### DATASET ###

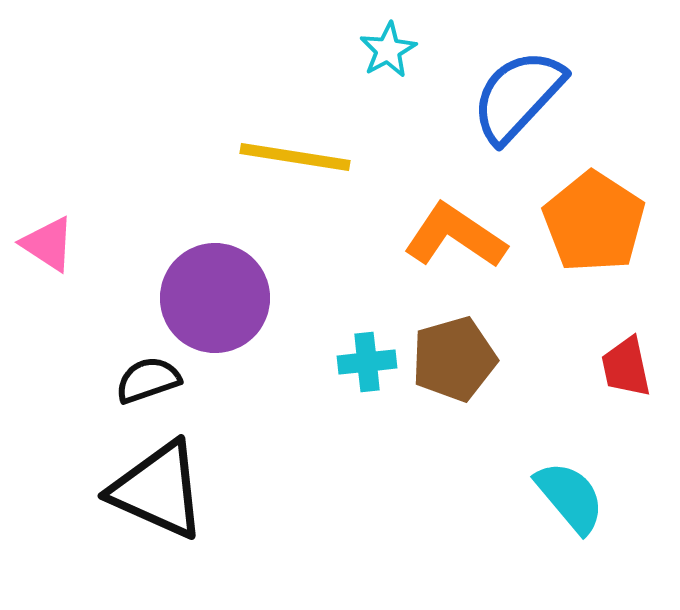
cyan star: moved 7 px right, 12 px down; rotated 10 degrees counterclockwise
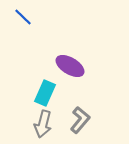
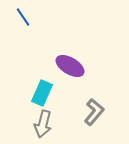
blue line: rotated 12 degrees clockwise
cyan rectangle: moved 3 px left
gray L-shape: moved 14 px right, 8 px up
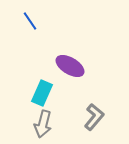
blue line: moved 7 px right, 4 px down
gray L-shape: moved 5 px down
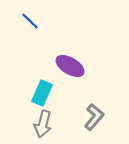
blue line: rotated 12 degrees counterclockwise
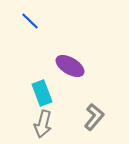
cyan rectangle: rotated 45 degrees counterclockwise
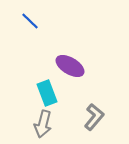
cyan rectangle: moved 5 px right
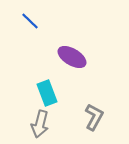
purple ellipse: moved 2 px right, 9 px up
gray L-shape: rotated 12 degrees counterclockwise
gray arrow: moved 3 px left
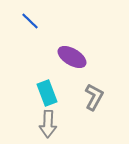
gray L-shape: moved 20 px up
gray arrow: moved 8 px right; rotated 12 degrees counterclockwise
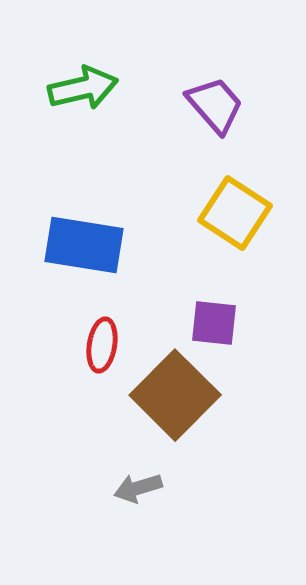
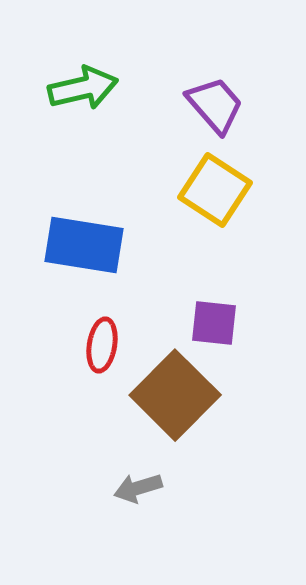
yellow square: moved 20 px left, 23 px up
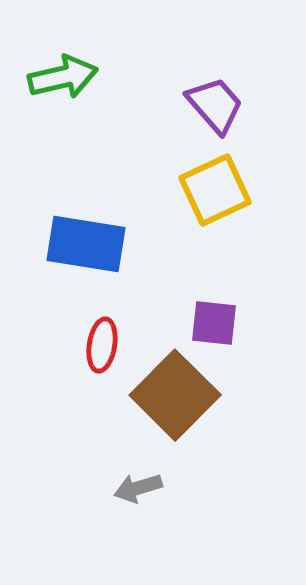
green arrow: moved 20 px left, 11 px up
yellow square: rotated 32 degrees clockwise
blue rectangle: moved 2 px right, 1 px up
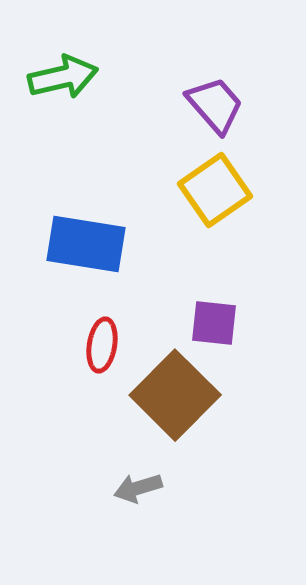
yellow square: rotated 10 degrees counterclockwise
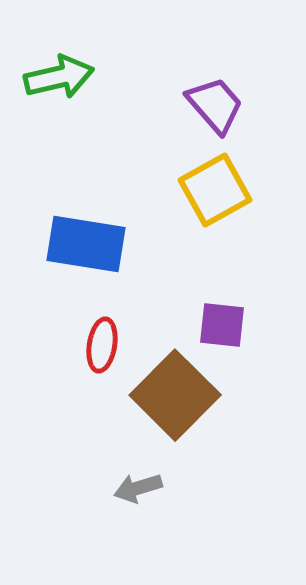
green arrow: moved 4 px left
yellow square: rotated 6 degrees clockwise
purple square: moved 8 px right, 2 px down
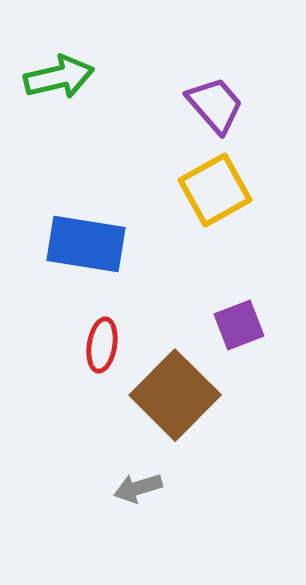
purple square: moved 17 px right; rotated 27 degrees counterclockwise
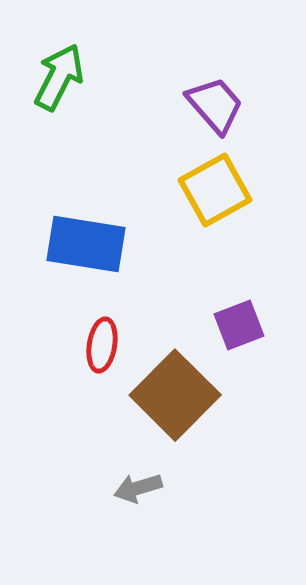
green arrow: rotated 50 degrees counterclockwise
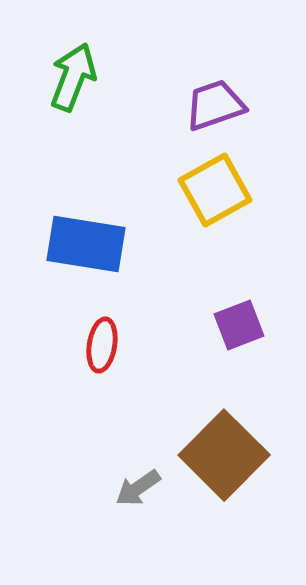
green arrow: moved 14 px right; rotated 6 degrees counterclockwise
purple trapezoid: rotated 68 degrees counterclockwise
brown square: moved 49 px right, 60 px down
gray arrow: rotated 18 degrees counterclockwise
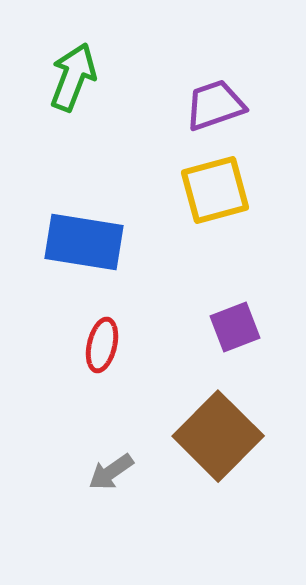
yellow square: rotated 14 degrees clockwise
blue rectangle: moved 2 px left, 2 px up
purple square: moved 4 px left, 2 px down
red ellipse: rotated 4 degrees clockwise
brown square: moved 6 px left, 19 px up
gray arrow: moved 27 px left, 16 px up
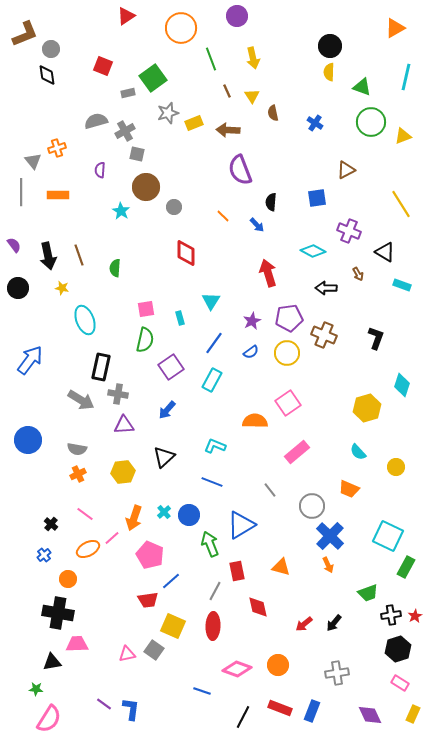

###

* **GIVEN INSTRUCTION**
Copy the entries above word for word, covering all of them, and leave the pictures out of your answer.

* **EXERCISE RESULT**
cyan star: moved 7 px right, 12 px down; rotated 10 degrees counterclockwise
blue line: rotated 12 degrees clockwise
cyan rectangle: moved 3 px left
gray L-shape: moved 14 px right, 8 px up
blue line: moved 7 px right, 4 px down
gray L-shape: moved 5 px down
blue line: rotated 12 degrees counterclockwise
cyan rectangle: rotated 45 degrees counterclockwise
cyan rectangle: moved 5 px right
purple ellipse: moved 2 px right, 9 px up
gray L-shape: rotated 12 degrees counterclockwise
gray arrow: moved 3 px left
gray L-shape: moved 20 px up
gray arrow: moved 8 px right; rotated 12 degrees counterclockwise
yellow square: moved 20 px left, 23 px up
green arrow: moved 20 px left, 11 px up
yellow square: rotated 32 degrees clockwise
blue rectangle: moved 2 px right, 1 px up
yellow square: rotated 10 degrees counterclockwise
green arrow: moved 4 px left
yellow square: rotated 6 degrees clockwise
purple square: moved 8 px right, 2 px down
purple square: moved 17 px right; rotated 27 degrees counterclockwise
green arrow: rotated 50 degrees counterclockwise
green arrow: moved 14 px right; rotated 6 degrees counterclockwise
purple trapezoid: rotated 68 degrees counterclockwise
brown square: moved 49 px right, 60 px down
gray arrow: rotated 18 degrees counterclockwise
yellow square: rotated 14 degrees clockwise
blue rectangle: moved 2 px left, 2 px up
purple square: moved 4 px left, 2 px down
red ellipse: rotated 4 degrees clockwise
brown square: moved 6 px left, 19 px up
gray arrow: moved 27 px left, 16 px up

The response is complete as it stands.